**YOUR ASSIGNMENT:** For every entry below, give an exact repeat and leave out the pictures.

↓

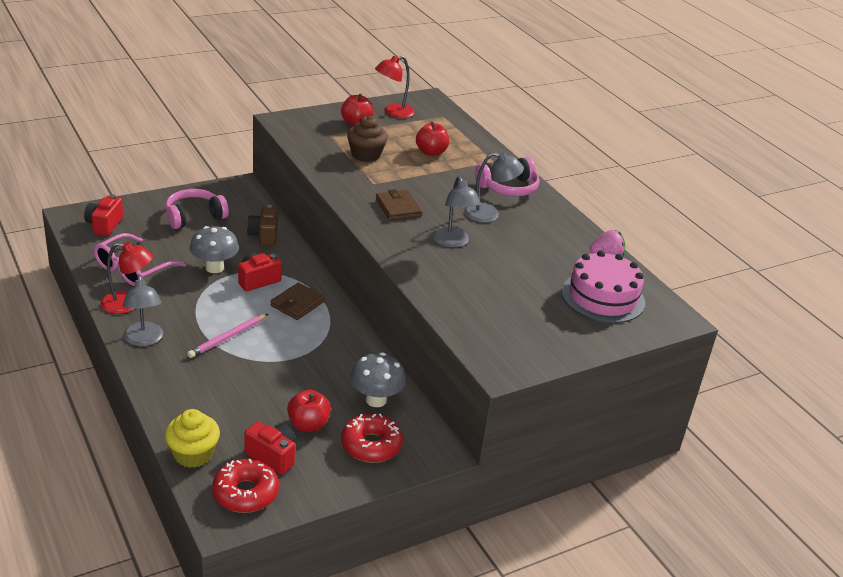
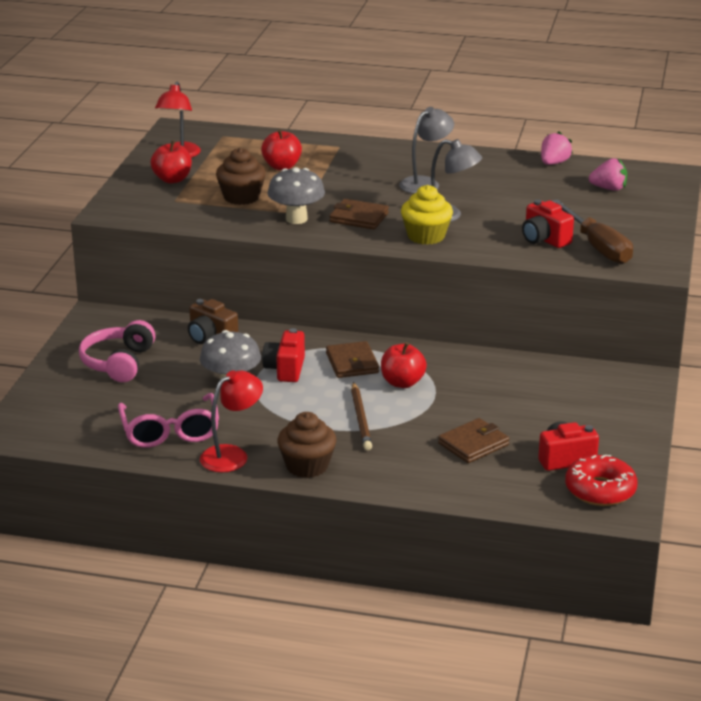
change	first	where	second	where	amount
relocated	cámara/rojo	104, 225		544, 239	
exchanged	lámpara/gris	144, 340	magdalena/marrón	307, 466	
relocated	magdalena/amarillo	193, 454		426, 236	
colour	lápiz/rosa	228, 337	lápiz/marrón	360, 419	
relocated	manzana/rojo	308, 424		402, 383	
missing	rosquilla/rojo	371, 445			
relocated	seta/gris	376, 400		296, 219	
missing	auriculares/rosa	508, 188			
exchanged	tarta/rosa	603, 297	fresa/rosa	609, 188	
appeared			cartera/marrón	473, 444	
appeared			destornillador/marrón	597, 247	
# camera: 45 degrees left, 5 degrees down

↑

**TASK SOLUTION:**
change	first	where	second	where	amount
relocated	cámara/rojo	104, 225		544, 239	
exchanged	lámpara/gris	144, 340	magdalena/marrón	307, 466	
relocated	magdalena/amarillo	193, 454		426, 236	
colour	lápiz/rosa	228, 337	lápiz/marrón	360, 419	
relocated	manzana/rojo	308, 424		402, 383	
missing	rosquilla/rojo	371, 445			
relocated	seta/gris	376, 400		296, 219	
missing	auriculares/rosa	508, 188			
exchanged	tarta/rosa	603, 297	fresa/rosa	609, 188	
appeared			cartera/marrón	473, 444	
appeared			destornillador/marrón	597, 247	
# camera: 45 degrees left, 5 degrees down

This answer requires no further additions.